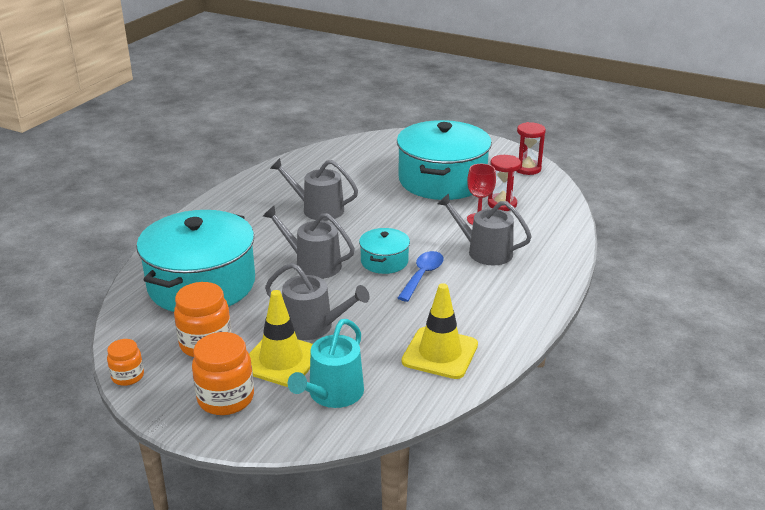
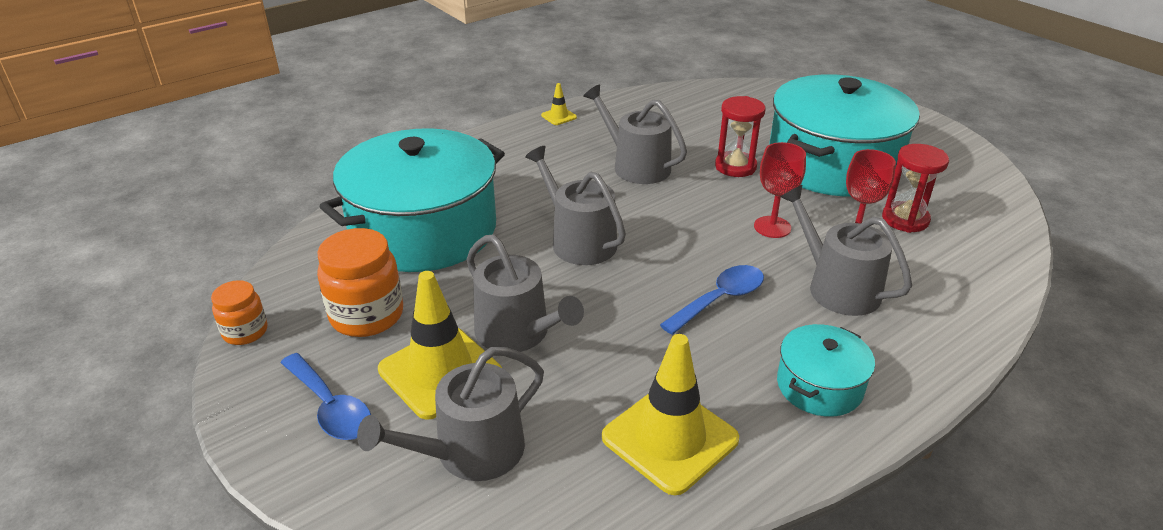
camera: 25 degrees right, 5 degrees up
orange jar [192,332,254,415] -> blue spoon [280,353,371,440]
turquoise watering can [288,319,364,408] -> grey watering can [357,347,544,481]
turquoise pot [359,228,410,274] -> turquoise pot moved to [777,324,875,417]
red hourglass [516,122,546,175] -> red hourglass moved to [715,96,766,177]
none -> yellow traffic cone [541,83,577,125]
none -> red goblet [754,142,806,238]

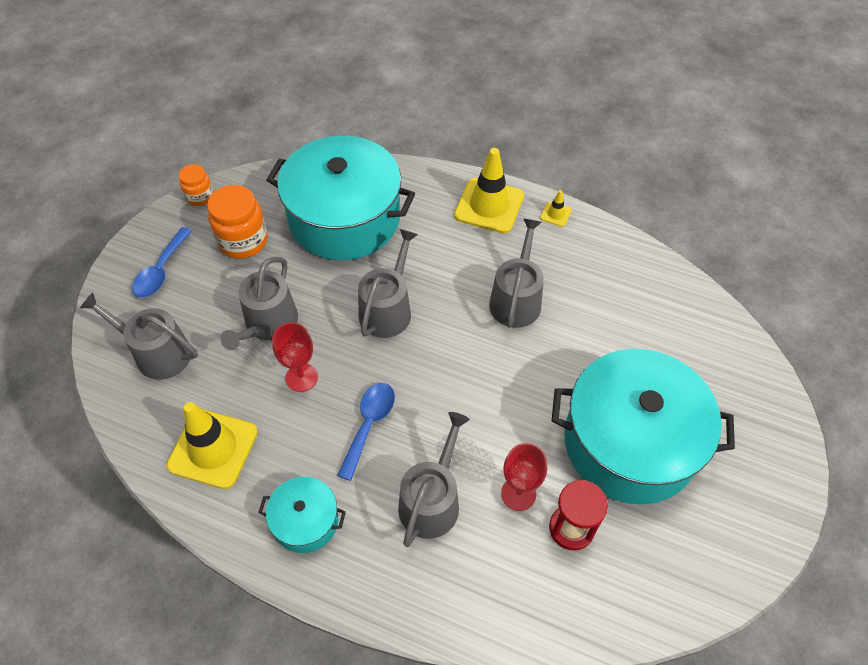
camera: 60 degrees right, 20 degrees up
yellow traffic cone [378,271,502,420] -> yellow traffic cone moved to [454,148,524,234]
blue spoon [660,265,764,335] -> blue spoon turned 90 degrees counterclockwise [337,383,395,481]
red hourglass [715,96,766,177] -> none
red goblet [754,142,806,238] -> red goblet moved to [272,323,318,392]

....

Would you show each line of the material above that contains the string "spoon"?

Exercise solution:
orange jar [192,332,254,415] -> blue spoon [280,353,371,440]
blue spoon [660,265,764,335] -> blue spoon turned 90 degrees counterclockwise [337,383,395,481]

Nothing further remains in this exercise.